ABOUT THIS EXERCISE
Please copy every line with the string "camera" from the entries below.

[Before-and-after scene images]
**********
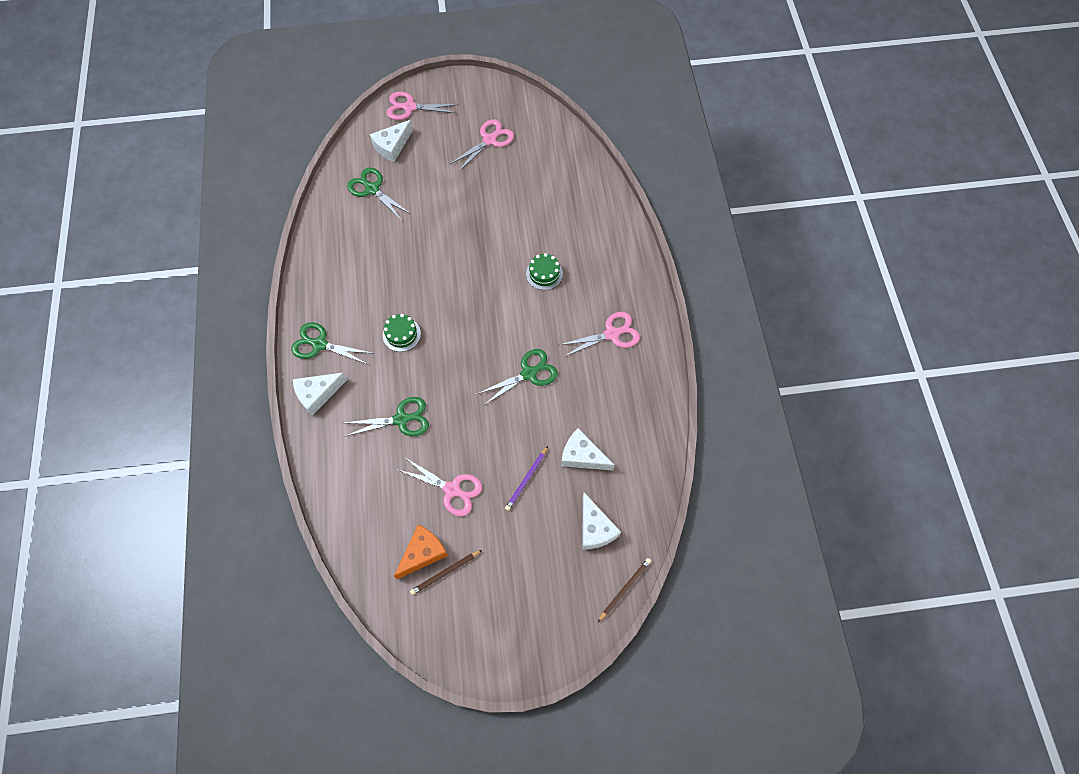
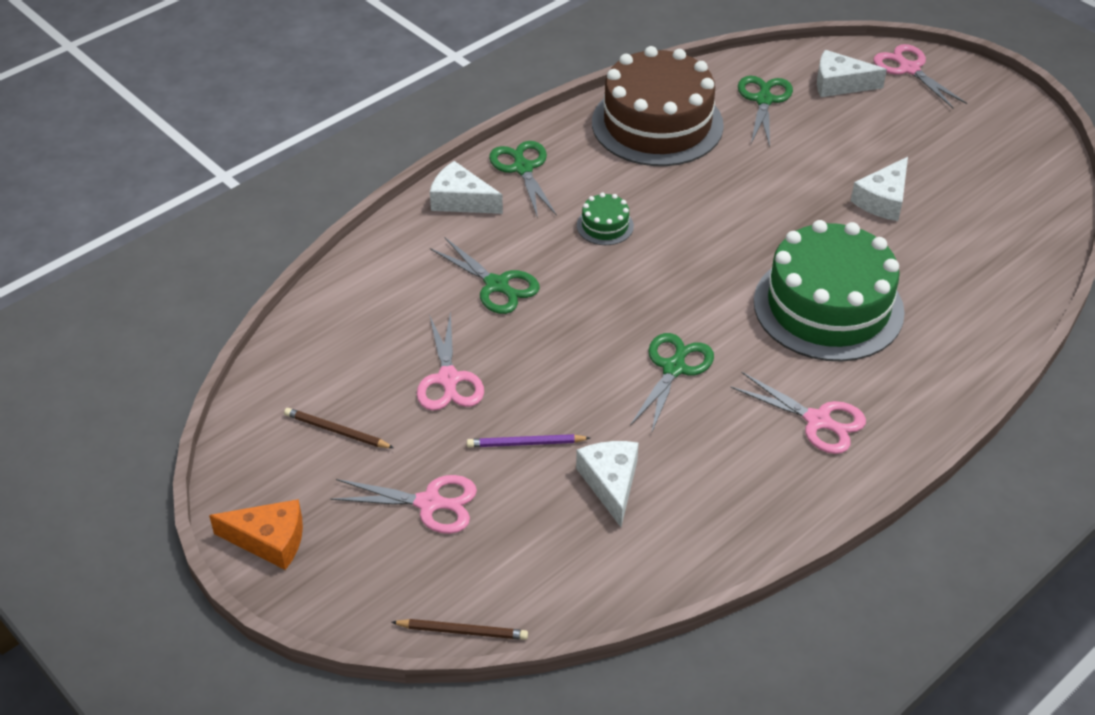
camera: 55 degrees right, 20 degrees down
(344, 252) = (657, 124): none -> brown cake
(423, 553) = (345, 397): orange cheese -> orange cheese (269, 540)
(490, 140) = (955, 156): pink scissors -> pink scissors (430, 503)
(529, 373) = (674, 367): green scissors -> green scissors turned 90 degrees counterclockwise
(544, 274) = (828, 307): green cake -> green cake, size x2.48
(595, 528) = (521, 552): white cheese -> white cheese (883, 200)

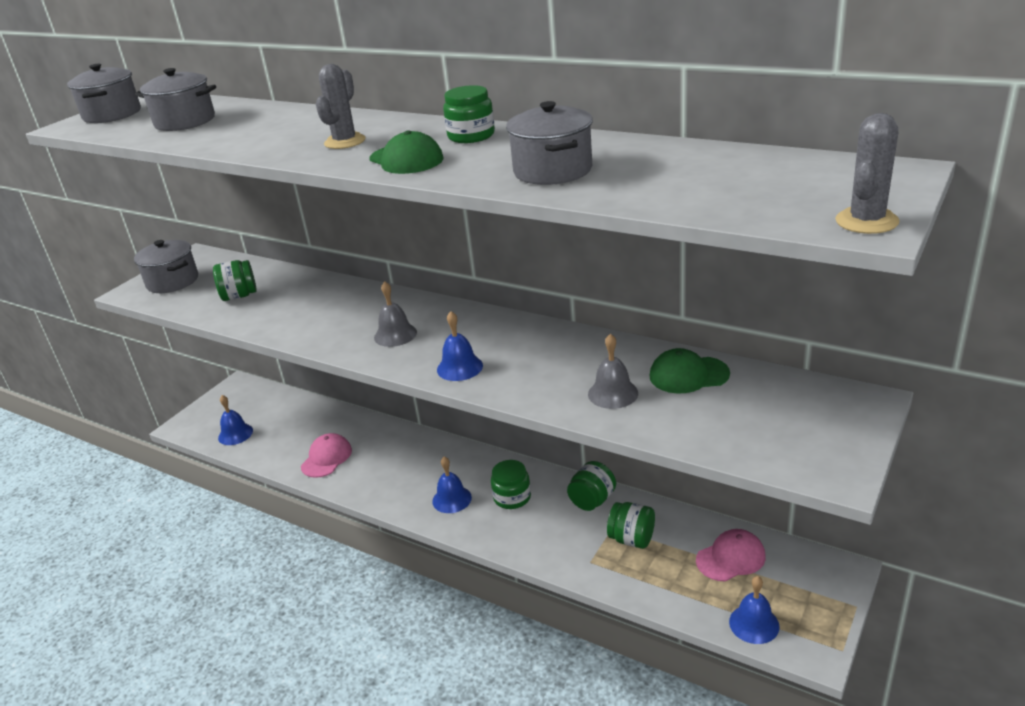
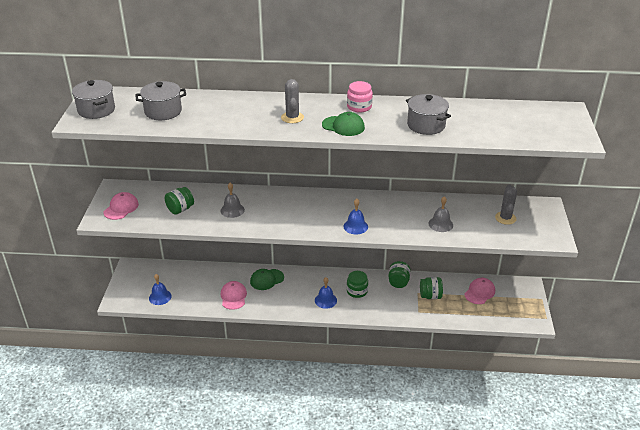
camera: 30 degrees left, 5 degrees up
(172, 281) = (121, 208): grey pot -> pink cap
(395, 335) = (303, 215): grey bell -> grey bell (232, 210)
(471, 136) = (359, 107): green jar -> pink jar
(688, 375) = (466, 208): green cap -> green cap (266, 279)
(754, 624) = (506, 318): blue bell -> none
(866, 221) = (577, 137): grey cactus -> grey cactus (505, 218)

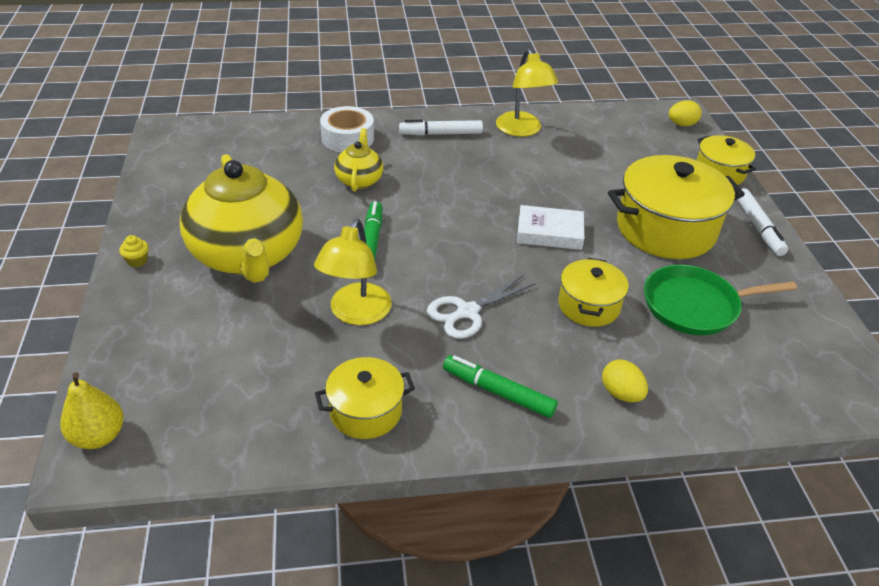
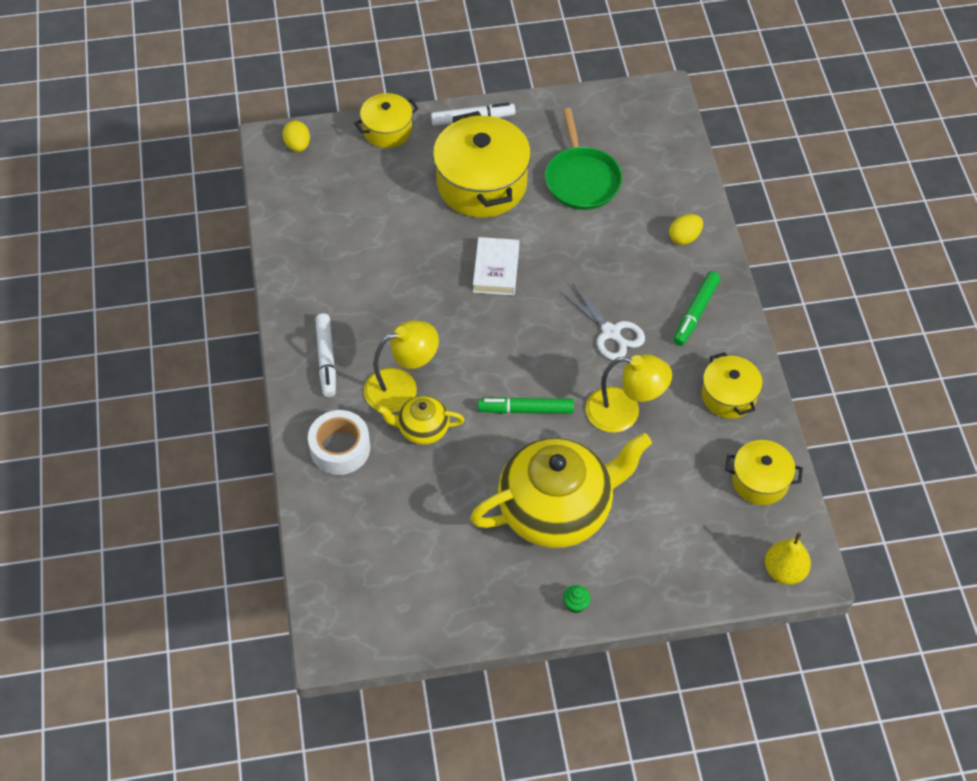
camera: 90 degrees left, 15 degrees up
(137, 261) = (576, 604): yellow cupcake -> green cupcake
(522, 130) = (315, 284): yellow lamp -> yellow lamp (402, 387)
(589, 306) = (591, 249): yellow pot -> yellow pot (760, 481)

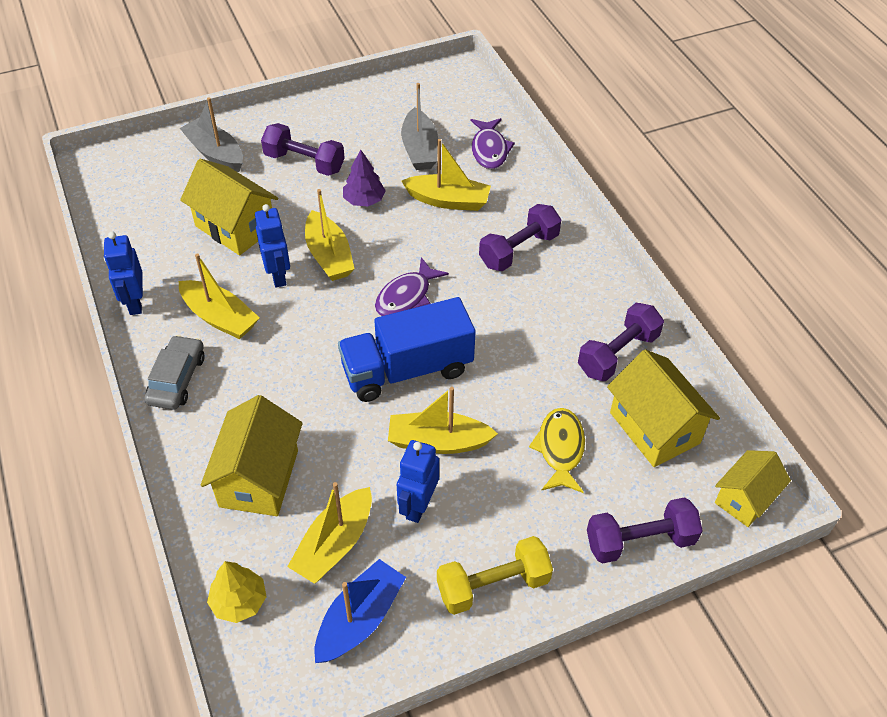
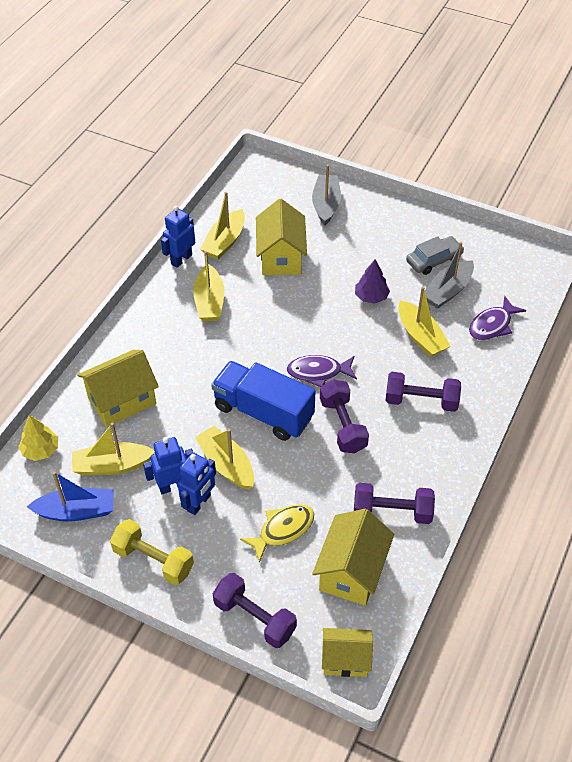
camera: 50 degrees right, 0 degrees up
(177, 379) = (150, 317): grey car -> grey car (434, 260)
(278, 275) = (267, 303): blue robot -> blue robot (199, 503)
(304, 162) = (368, 247): purple dumbbell -> purple dumbbell (343, 425)
(329, 256) = (308, 314): yellow boat -> yellow boat (225, 242)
**********
OUTPUT BELOW
camera: 55 degrees right, 20 degrees down
camera: 30 degrees left, 5 degrees up
camera: 90 degrees left, 15 degrees up
camera: 50 degrees right, 0 degrees up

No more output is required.